▸ Your instructions:
Copy the listing that follows, line for line, without a single difference.
[Exercise materials]
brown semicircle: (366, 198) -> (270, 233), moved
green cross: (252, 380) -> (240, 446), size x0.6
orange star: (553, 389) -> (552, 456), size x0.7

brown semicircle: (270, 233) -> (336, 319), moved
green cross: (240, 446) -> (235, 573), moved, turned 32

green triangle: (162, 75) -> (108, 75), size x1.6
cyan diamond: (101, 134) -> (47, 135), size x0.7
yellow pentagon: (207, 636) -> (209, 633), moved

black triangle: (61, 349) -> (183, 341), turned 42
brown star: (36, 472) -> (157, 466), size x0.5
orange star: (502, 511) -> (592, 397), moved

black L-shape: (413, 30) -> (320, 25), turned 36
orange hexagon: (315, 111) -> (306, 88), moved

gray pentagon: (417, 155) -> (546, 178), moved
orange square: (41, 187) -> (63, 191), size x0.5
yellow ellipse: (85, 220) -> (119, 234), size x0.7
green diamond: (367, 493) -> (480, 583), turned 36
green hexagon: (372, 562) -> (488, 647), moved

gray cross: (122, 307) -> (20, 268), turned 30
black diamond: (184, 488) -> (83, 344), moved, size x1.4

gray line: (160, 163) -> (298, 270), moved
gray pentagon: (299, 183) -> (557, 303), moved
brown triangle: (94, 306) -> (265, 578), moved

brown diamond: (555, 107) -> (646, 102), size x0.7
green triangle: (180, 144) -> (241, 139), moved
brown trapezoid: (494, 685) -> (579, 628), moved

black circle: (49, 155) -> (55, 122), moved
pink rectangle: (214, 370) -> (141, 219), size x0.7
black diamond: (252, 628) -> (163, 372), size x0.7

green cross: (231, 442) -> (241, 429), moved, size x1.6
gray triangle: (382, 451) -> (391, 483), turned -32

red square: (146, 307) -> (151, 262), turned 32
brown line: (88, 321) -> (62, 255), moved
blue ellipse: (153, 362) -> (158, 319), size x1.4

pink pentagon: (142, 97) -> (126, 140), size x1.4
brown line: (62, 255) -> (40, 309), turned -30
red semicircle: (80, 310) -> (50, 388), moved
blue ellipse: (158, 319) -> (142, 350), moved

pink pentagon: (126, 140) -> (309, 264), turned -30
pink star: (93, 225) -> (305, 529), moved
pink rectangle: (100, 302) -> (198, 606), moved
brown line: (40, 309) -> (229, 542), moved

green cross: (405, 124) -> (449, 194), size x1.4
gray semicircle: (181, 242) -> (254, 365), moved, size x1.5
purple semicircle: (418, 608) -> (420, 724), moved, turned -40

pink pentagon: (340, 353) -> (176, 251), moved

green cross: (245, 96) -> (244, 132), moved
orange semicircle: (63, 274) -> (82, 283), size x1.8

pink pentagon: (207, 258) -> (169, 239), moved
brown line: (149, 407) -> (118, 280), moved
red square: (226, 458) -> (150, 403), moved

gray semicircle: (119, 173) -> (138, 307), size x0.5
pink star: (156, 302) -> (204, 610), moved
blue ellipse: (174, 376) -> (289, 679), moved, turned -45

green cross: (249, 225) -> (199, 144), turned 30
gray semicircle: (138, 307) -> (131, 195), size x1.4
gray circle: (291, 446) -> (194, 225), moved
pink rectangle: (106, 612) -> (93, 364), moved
[/Exercise materials]
▸ Response:
brown semicircle: (366, 198) -> (270, 233), moved
green cross: (252, 380) -> (240, 446), size x0.6
orange star: (553, 389) -> (552, 456), size x0.7

brown semicircle: (270, 233) -> (336, 319), moved
green cross: (240, 446) -> (235, 573), moved, turned 32

green triangle: (162, 75) -> (108, 75), size x1.6
cyan diamond: (101, 134) -> (47, 135), size x0.7
yellow pentagon: (207, 636) -> (209, 633), moved

black triangle: (61, 349) -> (183, 341), turned 42
brown star: (36, 472) -> (157, 466), size x0.5
orange star: (502, 511) -> (592, 397), moved

black L-shape: (413, 30) -> (320, 25), turned 36
orange hexagon: (315, 111) -> (306, 88), moved

gray pentagon: (417, 155) -> (546, 178), moved
orange square: (41, 187) -> (63, 191), size x0.5
yellow ellipse: (85, 220) -> (119, 234), size x0.7
green diamond: (367, 493) -> (480, 583), turned 36
green hexagon: (372, 562) -> (488, 647), moved

gray cross: (122, 307) -> (20, 268), turned 30
black diamond: (184, 488) -> (83, 344), moved, size x1.4

gray line: (160, 163) -> (298, 270), moved
gray pentagon: (299, 183) -> (557, 303), moved
brown triangle: (94, 306) -> (265, 578), moved

brown diamond: (555, 107) -> (646, 102), size x0.7
green triangle: (180, 144) -> (241, 139), moved
brown trapezoid: (494, 685) -> (579, 628), moved

black circle: (49, 155) -> (55, 122), moved
pink rectangle: (214, 370) -> (141, 219), size x0.7
black diamond: (252, 628) -> (163, 372), size x0.7

green cross: (231, 442) -> (241, 429), moved, size x1.6
gray triangle: (382, 451) -> (391, 483), turned -32

red square: (146, 307) -> (151, 262), turned 32
brown line: (88, 321) -> (62, 255), moved
blue ellipse: (153, 362) -> (158, 319), size x1.4

pink pentagon: (142, 97) -> (126, 140), size x1.4
brown line: (62, 255) -> (40, 309), turned -30
red semicircle: (80, 310) -> (50, 388), moved
blue ellipse: (158, 319) -> (142, 350), moved

pink pentagon: (126, 140) -> (309, 264), turned -30
pink star: (93, 225) -> (305, 529), moved
pink rectangle: (100, 302) -> (198, 606), moved
brown line: (40, 309) -> (229, 542), moved

green cross: (405, 124) -> (449, 194), size x1.4
gray semicircle: (181, 242) -> (254, 365), moved, size x1.5
purple semicircle: (418, 608) -> (420, 724), moved, turned -40

pink pentagon: (340, 353) -> (176, 251), moved

green cross: (245, 96) -> (244, 132), moved
orange semicircle: (63, 274) -> (82, 283), size x1.8

pink pentagon: (207, 258) -> (169, 239), moved
brown line: (149, 407) -> (118, 280), moved
red square: (226, 458) -> (150, 403), moved

gray semicircle: (119, 173) -> (138, 307), size x0.5
pink star: (156, 302) -> (204, 610), moved
blue ellipse: (174, 376) -> (289, 679), moved, turned -45

green cross: (249, 225) -> (199, 144), turned 30
gray semicircle: (138, 307) -> (131, 195), size x1.4
gray circle: (291, 446) -> (194, 225), moved
pink rectangle: (106, 612) -> (93, 364), moved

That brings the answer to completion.